- [WRITTEN TASK] Each line of the records below that holds "cube" should be returned.

━━ SUPPLIED MATERIAL

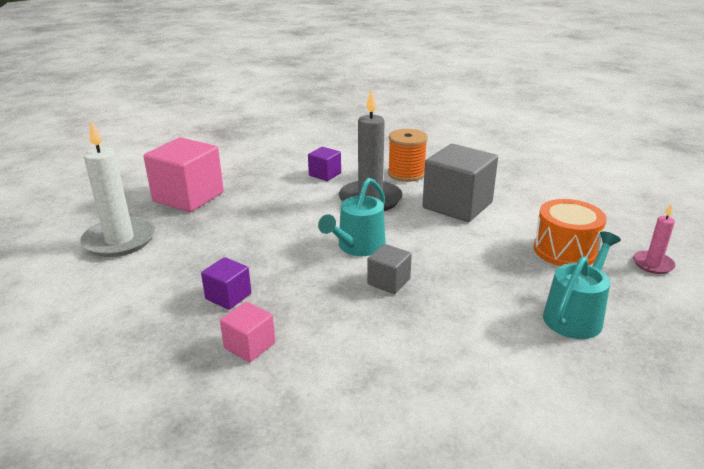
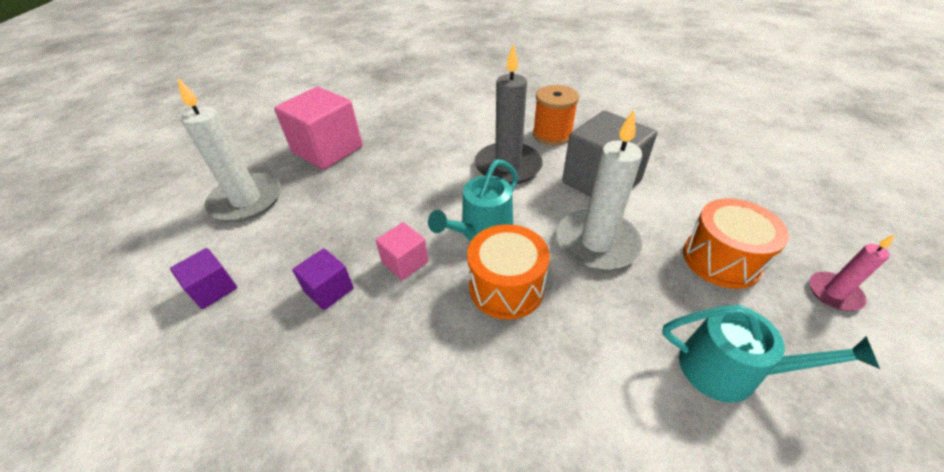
camera: 10 degrees right, 15 degrees up
(249, 345) = (331, 369): pink cube -> pink cube (405, 262)
(325, 174) = (468, 130): purple cube -> purple cube (213, 289)
(388, 282) = (506, 287): grey cube -> orange drum
(460, 247) = (596, 243): none -> white candle
(575, 315) = (728, 370): turquoise watering can -> turquoise watering can turned 60 degrees clockwise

━━━━

- [EXERCISE SOLUTION]
(249, 345) = (331, 369): pink cube -> pink cube (405, 262)
(325, 174) = (468, 130): purple cube -> purple cube (213, 289)
(388, 282) = (506, 287): grey cube -> orange drum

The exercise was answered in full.